* Objective *
Copy the lines below word for word, leaving out the pictures.
>> start Given information
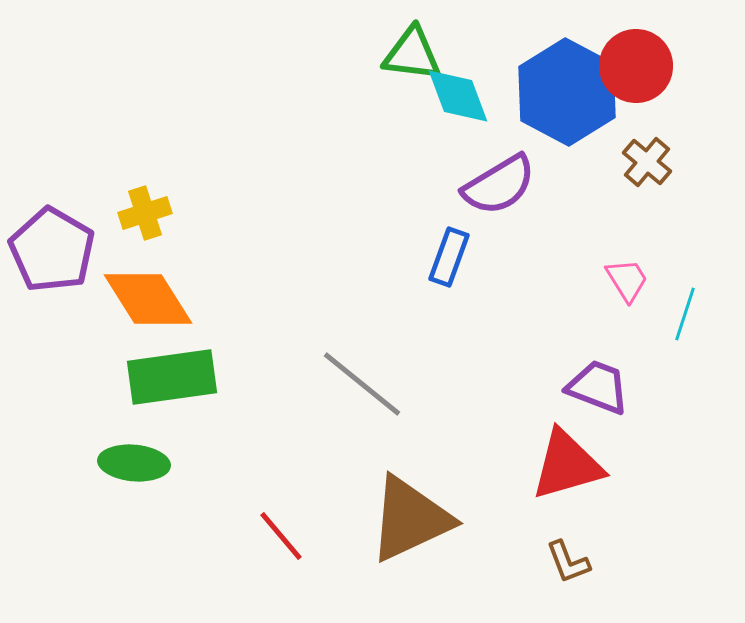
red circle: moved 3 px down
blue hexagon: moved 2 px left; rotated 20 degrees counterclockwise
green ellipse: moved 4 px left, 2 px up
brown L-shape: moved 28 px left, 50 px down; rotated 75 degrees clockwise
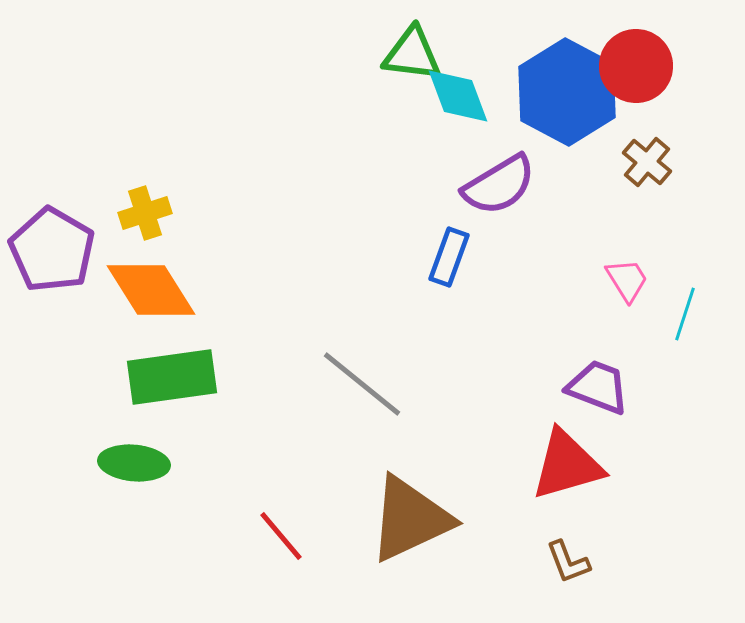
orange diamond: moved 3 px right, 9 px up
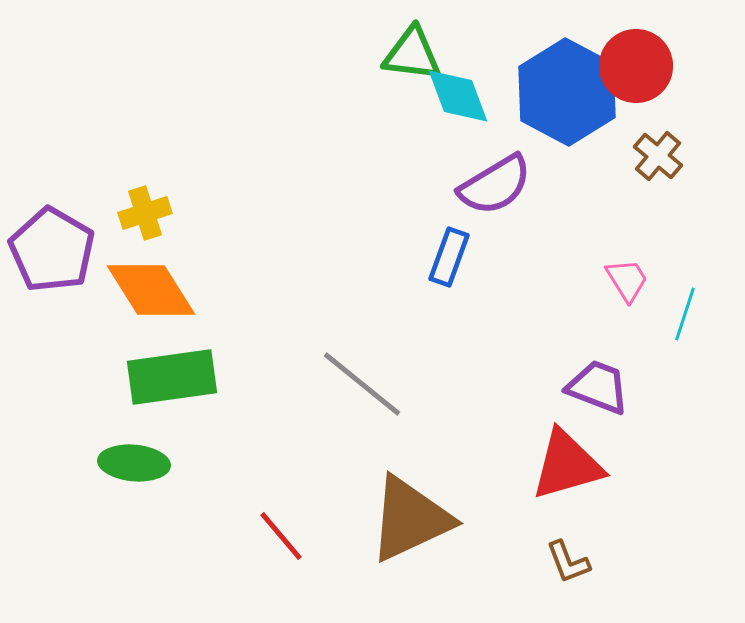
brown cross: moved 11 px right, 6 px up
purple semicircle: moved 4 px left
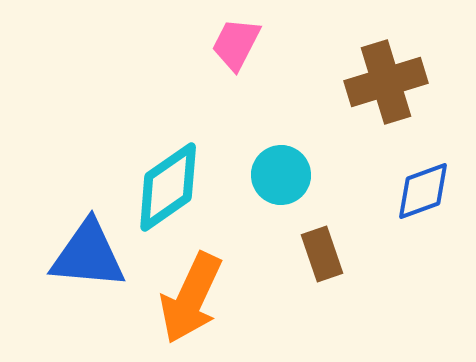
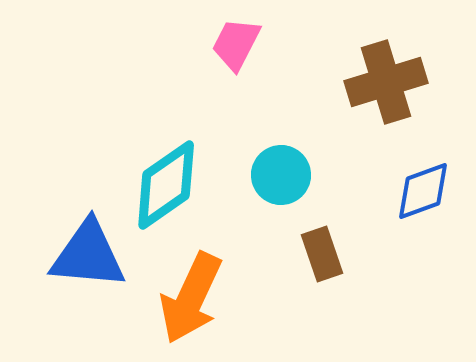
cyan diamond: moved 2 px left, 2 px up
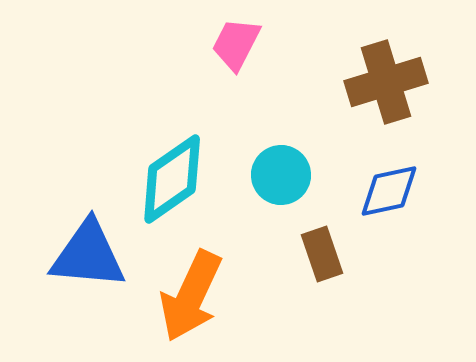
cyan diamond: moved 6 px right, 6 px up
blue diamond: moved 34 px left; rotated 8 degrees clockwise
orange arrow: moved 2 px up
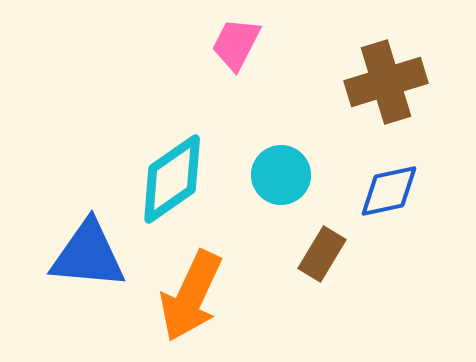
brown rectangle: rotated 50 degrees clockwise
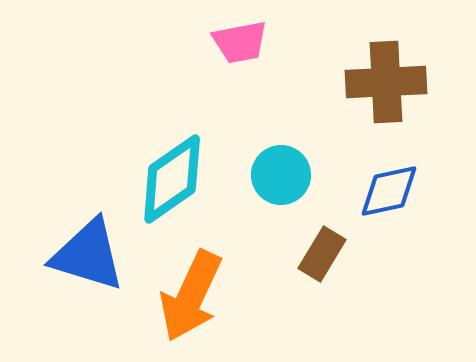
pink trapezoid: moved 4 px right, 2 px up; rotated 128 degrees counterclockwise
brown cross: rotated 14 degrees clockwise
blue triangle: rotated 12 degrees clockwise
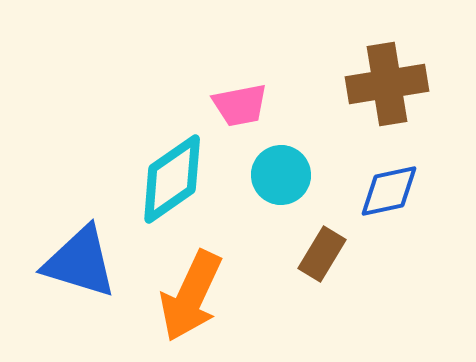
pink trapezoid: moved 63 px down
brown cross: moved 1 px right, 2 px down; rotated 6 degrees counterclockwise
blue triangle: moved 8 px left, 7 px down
>> end Given information
* Task answer *
red circle: moved 3 px down
blue hexagon: moved 2 px left; rotated 20 degrees counterclockwise
green ellipse: moved 4 px left, 2 px up
brown L-shape: moved 28 px left, 50 px down; rotated 75 degrees clockwise
orange diamond: moved 3 px right, 9 px up
brown cross: moved 11 px right, 6 px up
purple semicircle: moved 4 px left
cyan diamond: moved 2 px left, 2 px up
cyan diamond: moved 6 px right, 6 px up
blue diamond: moved 34 px left; rotated 8 degrees clockwise
orange arrow: moved 2 px up
brown rectangle: rotated 50 degrees clockwise
pink trapezoid: moved 4 px right, 2 px up; rotated 128 degrees counterclockwise
brown cross: rotated 14 degrees clockwise
blue triangle: rotated 12 degrees clockwise
pink trapezoid: moved 63 px down
brown cross: moved 1 px right, 2 px down; rotated 6 degrees counterclockwise
blue triangle: moved 8 px left, 7 px down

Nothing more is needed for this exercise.